Rewrite the listing below, putting "upper-left" wherever "top-left" appears and keeping everything else the same. Leave the pictures out of your answer.

-*-

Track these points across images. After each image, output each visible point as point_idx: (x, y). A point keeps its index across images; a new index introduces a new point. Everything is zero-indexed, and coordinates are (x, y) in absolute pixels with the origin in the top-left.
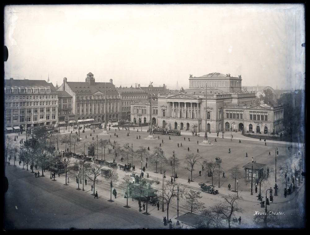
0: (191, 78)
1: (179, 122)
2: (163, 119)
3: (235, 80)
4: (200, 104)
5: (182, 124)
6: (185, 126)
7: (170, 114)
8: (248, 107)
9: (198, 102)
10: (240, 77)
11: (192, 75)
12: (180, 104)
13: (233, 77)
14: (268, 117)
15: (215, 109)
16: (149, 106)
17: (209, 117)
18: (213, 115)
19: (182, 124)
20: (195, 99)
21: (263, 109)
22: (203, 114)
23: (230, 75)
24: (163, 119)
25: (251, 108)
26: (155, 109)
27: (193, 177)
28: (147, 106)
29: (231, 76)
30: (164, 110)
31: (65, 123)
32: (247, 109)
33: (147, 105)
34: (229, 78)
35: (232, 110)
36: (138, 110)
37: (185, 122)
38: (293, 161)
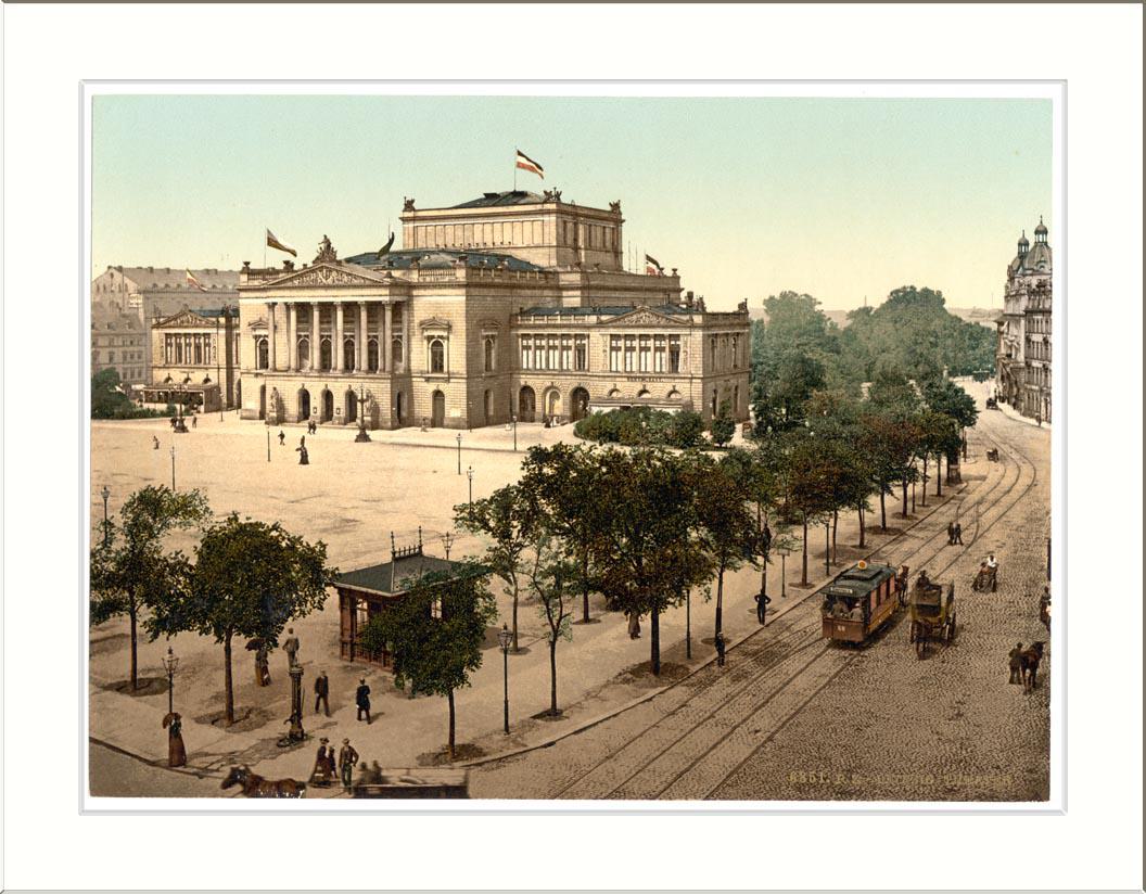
1: (316, 391)
2: (432, 387)
3: (593, 217)
4: (398, 309)
5: (328, 396)
6: (316, 402)
7: (180, 354)
9: (387, 299)
10: (616, 206)
11: (413, 201)
14: (682, 355)
15: (460, 326)
17: (437, 365)
18: (456, 355)
19: (328, 396)
20: (376, 287)
21: (721, 321)
24: (260, 382)
25: (615, 321)
26: (192, 340)
27: (128, 636)
28: (214, 331)
29: (565, 199)
30: (437, 344)
32: (600, 325)
33: (683, 325)
34: (553, 206)
35: (546, 332)
36: (179, 346)
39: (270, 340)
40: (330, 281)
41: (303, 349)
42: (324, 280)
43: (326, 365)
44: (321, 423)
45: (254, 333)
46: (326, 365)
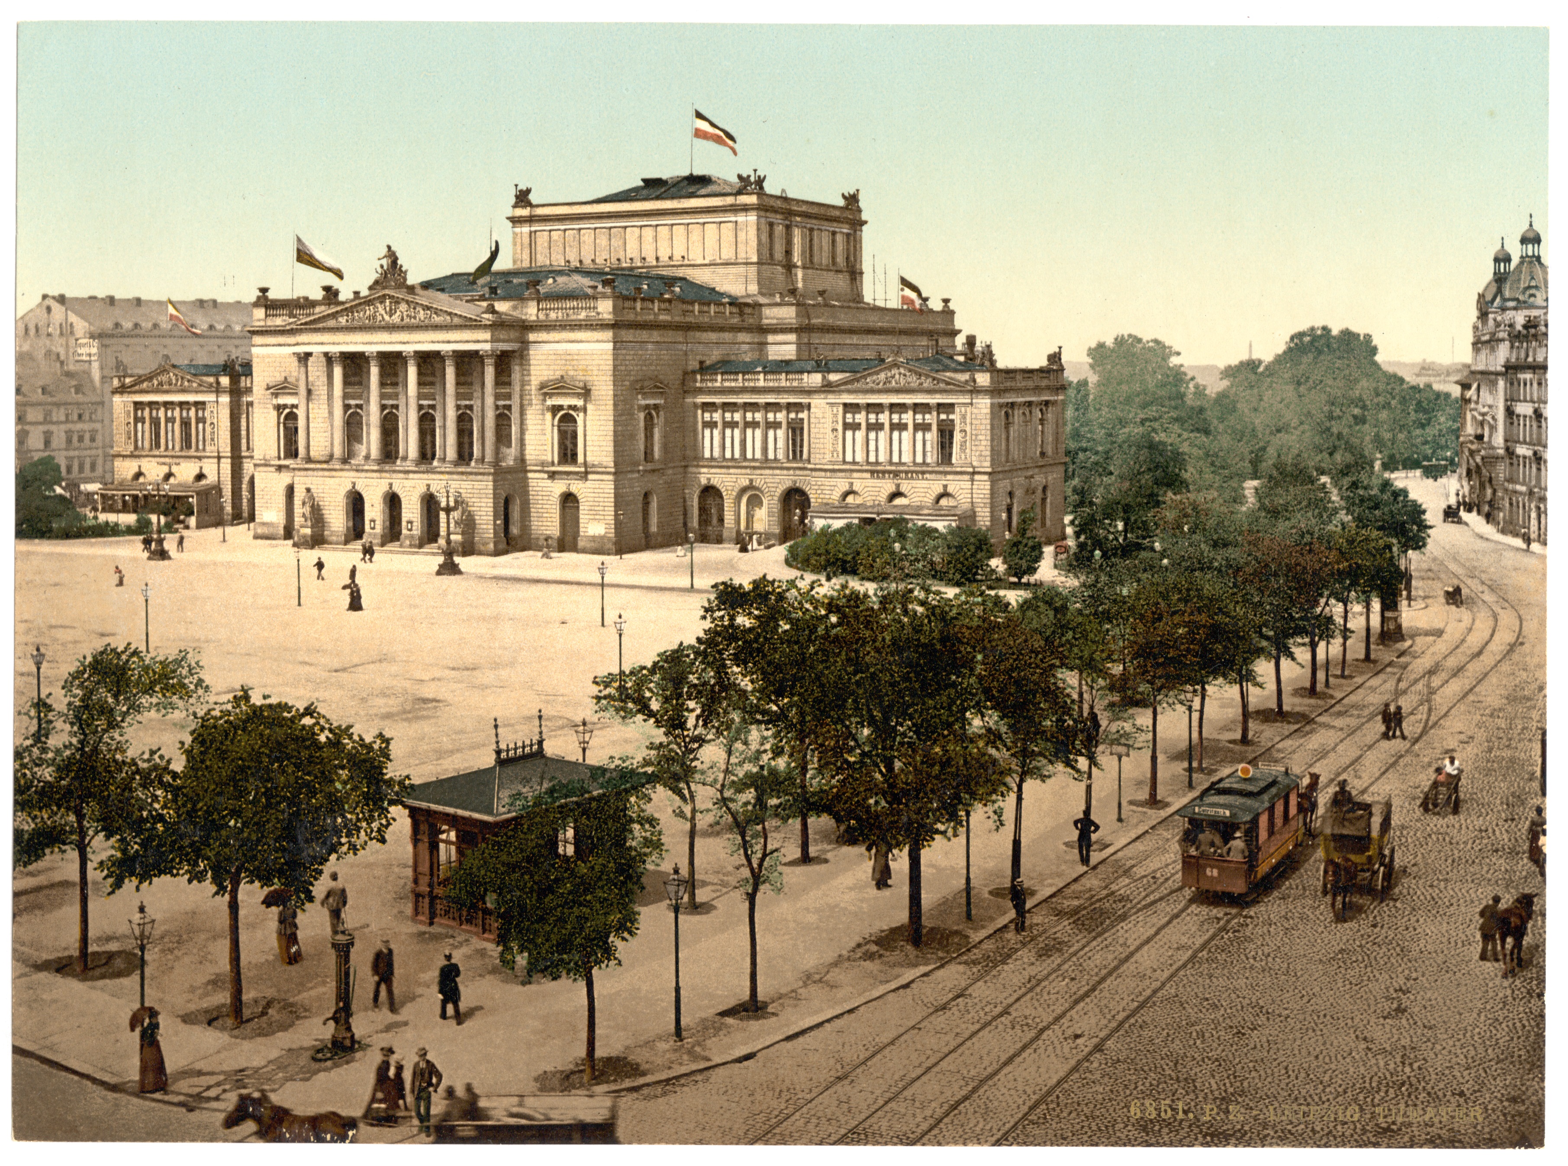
0: (525, 212)
4: (504, 362)
5: (393, 501)
6: (412, 512)
8: (833, 377)
9: (487, 347)
10: (852, 199)
11: (528, 191)
12: (382, 367)
13: (790, 195)
15: (604, 389)
16: (225, 399)
17: (568, 450)
19: (393, 501)
22: (539, 438)
23: (760, 182)
27: (73, 884)
29: (770, 188)
31: (457, 559)
32: (828, 388)
34: (753, 199)
35: (762, 399)
37: (411, 490)
38: (650, 809)
39: (301, 413)
40: (396, 318)
41: (353, 427)
42: (387, 318)
43: (389, 452)
44: (383, 545)
45: (275, 402)
46: (389, 452)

-*-

RESULT BELOW:
Track these points across images. After each image, output each visible point as point_idx: (x, y). A point keeps its index across images; a new index introduces a new point. Everything is zero-indexed, and coordinates are (x, y) in absolute pixels with the origin in the upper-left.
0: (191, 78)
1: (179, 122)
2: (163, 119)
3: (235, 80)
4: (200, 104)
5: (182, 124)
6: (185, 126)
7: (170, 114)
8: (248, 107)
9: (198, 102)
10: (240, 77)
11: (192, 75)
12: (180, 104)
13: (233, 77)
14: (268, 117)
15: (215, 109)
16: (149, 106)
17: (209, 117)
18: (213, 115)
19: (182, 124)
20: (195, 99)
21: (263, 109)
22: (203, 114)
23: (230, 75)
24: (163, 119)
25: (251, 108)
26: (155, 109)
27: (193, 177)
28: (147, 106)
29: (231, 76)
30: (164, 110)
31: (65, 123)
32: (247, 109)
33: (147, 105)
34: (229, 78)
35: (232, 110)
36: (138, 110)
37: (185, 122)
38: (293, 161)
1: (316, 391)
2: (432, 387)
3: (593, 217)
4: (398, 309)
5: (328, 396)
6: (316, 402)
7: (180, 354)
9: (387, 299)
10: (616, 206)
11: (413, 201)
14: (682, 355)
15: (460, 326)
17: (437, 365)
18: (456, 355)
19: (328, 396)
20: (376, 287)
21: (721, 321)
24: (260, 382)
25: (615, 321)
26: (192, 340)
27: (128, 636)
28: (214, 331)
29: (565, 199)
30: (437, 344)
32: (600, 325)
33: (683, 325)
34: (553, 206)
35: (546, 332)
36: (179, 346)
39: (270, 340)
40: (330, 281)
41: (303, 349)
42: (324, 280)
43: (326, 365)
44: (321, 423)
45: (254, 333)
46: (326, 365)
0: (525, 212)
4: (504, 362)
5: (393, 501)
6: (412, 512)
8: (833, 377)
9: (487, 347)
10: (852, 199)
11: (528, 191)
12: (382, 367)
13: (790, 195)
15: (604, 389)
16: (225, 399)
17: (568, 450)
19: (393, 501)
22: (539, 438)
23: (760, 182)
27: (73, 884)
29: (770, 188)
31: (457, 559)
32: (828, 388)
34: (753, 199)
35: (762, 399)
37: (411, 490)
38: (650, 809)
39: (301, 413)
40: (396, 318)
41: (353, 427)
42: (387, 318)
43: (389, 452)
44: (383, 545)
45: (275, 402)
46: (389, 452)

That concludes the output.